Requirement: Pick out every line in the data below that holds "black".

Entries provided:
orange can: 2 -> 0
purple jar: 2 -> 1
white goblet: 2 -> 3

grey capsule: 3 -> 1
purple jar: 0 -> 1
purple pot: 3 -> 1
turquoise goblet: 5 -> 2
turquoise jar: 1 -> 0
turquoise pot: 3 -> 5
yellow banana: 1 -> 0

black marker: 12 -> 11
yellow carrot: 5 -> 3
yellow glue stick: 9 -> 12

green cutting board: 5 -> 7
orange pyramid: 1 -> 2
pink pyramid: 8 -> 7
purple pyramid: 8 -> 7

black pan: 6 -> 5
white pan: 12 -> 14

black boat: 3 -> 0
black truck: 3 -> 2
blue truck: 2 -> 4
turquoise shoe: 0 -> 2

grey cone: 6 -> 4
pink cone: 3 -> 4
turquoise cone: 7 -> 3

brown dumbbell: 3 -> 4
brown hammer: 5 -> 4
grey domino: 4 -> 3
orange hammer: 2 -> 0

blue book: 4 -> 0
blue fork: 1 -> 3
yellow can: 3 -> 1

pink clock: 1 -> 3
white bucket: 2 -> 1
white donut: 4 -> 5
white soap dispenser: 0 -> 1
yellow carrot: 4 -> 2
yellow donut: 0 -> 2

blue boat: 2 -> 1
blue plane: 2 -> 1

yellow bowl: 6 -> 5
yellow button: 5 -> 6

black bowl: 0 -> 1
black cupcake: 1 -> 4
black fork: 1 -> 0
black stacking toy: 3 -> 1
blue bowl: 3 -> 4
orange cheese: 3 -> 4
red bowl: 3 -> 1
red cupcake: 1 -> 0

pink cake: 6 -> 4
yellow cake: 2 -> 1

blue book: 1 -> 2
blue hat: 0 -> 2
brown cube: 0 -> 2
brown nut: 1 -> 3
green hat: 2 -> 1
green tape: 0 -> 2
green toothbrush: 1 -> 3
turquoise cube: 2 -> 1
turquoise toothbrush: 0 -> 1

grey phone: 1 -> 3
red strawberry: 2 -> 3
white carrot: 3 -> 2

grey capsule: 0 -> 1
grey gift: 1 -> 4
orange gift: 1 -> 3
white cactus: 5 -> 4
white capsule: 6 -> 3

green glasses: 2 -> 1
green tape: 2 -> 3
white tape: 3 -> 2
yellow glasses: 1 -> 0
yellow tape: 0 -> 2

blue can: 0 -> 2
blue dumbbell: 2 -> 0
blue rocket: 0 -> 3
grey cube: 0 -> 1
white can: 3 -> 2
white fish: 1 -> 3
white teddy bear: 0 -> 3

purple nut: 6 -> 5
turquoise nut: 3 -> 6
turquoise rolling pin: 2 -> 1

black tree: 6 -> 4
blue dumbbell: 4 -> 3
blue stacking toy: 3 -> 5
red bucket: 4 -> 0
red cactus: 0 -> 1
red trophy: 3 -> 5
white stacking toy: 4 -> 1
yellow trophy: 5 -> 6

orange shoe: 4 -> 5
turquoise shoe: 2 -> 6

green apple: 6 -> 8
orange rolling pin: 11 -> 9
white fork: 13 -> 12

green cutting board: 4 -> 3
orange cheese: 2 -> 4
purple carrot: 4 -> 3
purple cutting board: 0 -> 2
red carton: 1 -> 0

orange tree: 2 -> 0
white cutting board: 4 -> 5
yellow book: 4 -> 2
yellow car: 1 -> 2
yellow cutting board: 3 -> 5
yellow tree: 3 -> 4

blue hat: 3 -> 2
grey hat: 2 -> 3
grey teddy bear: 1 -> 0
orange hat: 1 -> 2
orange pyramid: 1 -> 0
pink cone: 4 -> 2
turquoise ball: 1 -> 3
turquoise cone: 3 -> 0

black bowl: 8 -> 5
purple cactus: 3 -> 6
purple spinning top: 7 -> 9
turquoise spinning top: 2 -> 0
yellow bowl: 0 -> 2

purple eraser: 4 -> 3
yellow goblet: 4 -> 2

Written answer:
black marker: 12 -> 11
black pan: 6 -> 5
black boat: 3 -> 0
black truck: 3 -> 2
black bowl: 0 -> 1
black cupcake: 1 -> 4
black fork: 1 -> 0
black stacking toy: 3 -> 1
black tree: 6 -> 4
black bowl: 8 -> 5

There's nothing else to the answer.